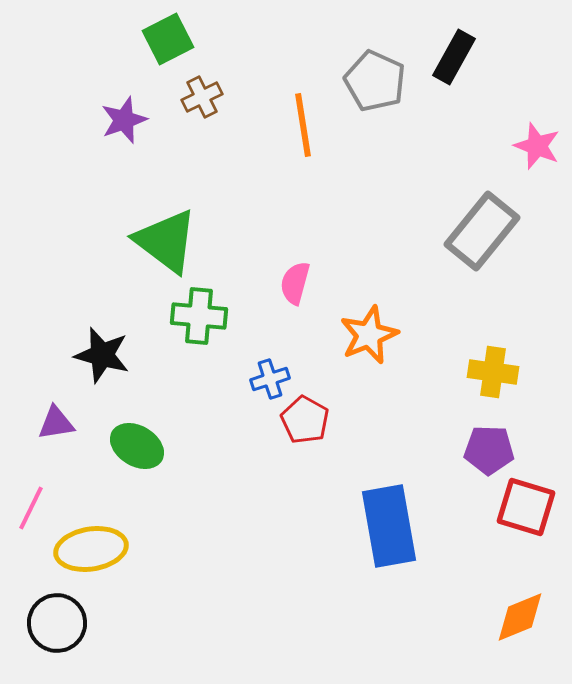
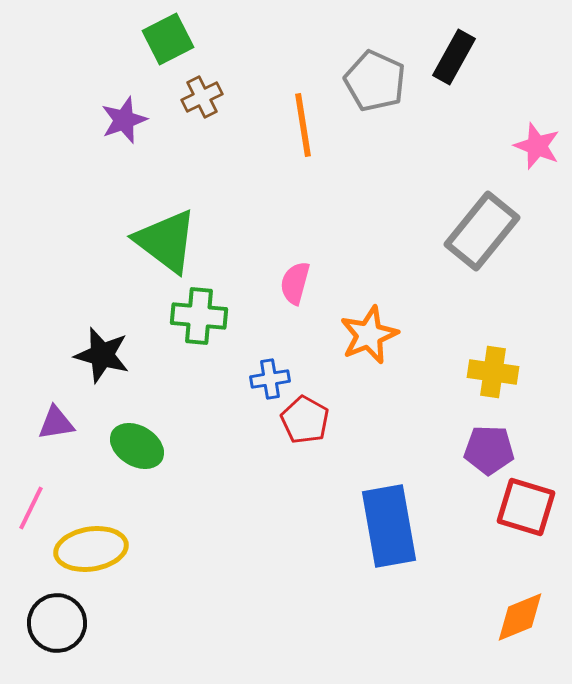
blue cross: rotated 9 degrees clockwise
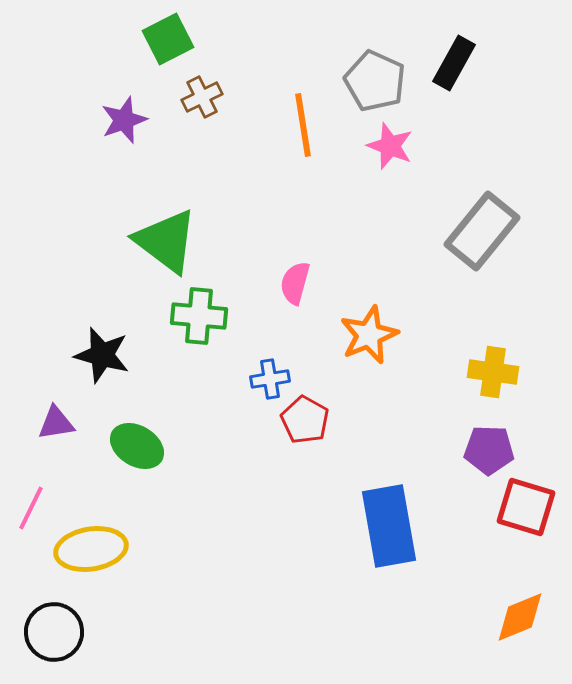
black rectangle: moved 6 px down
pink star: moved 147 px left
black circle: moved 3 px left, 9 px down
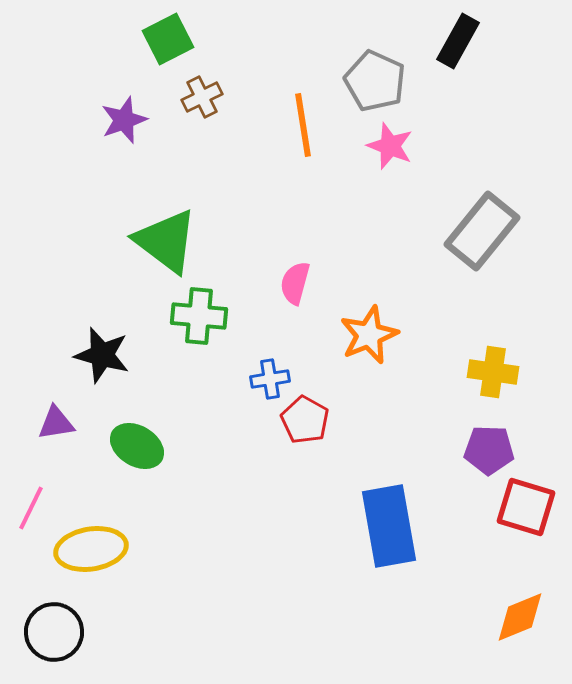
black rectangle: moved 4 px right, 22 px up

→ **SHORT EXERCISE**:
Print each line above word for word, omitting the pictures.

→ **SOLUTION TO THIS PROBLEM**:
blue cross: rotated 9 degrees clockwise
black rectangle: moved 6 px down
pink star: moved 147 px left
black circle: moved 3 px left, 9 px down
black rectangle: moved 4 px right, 22 px up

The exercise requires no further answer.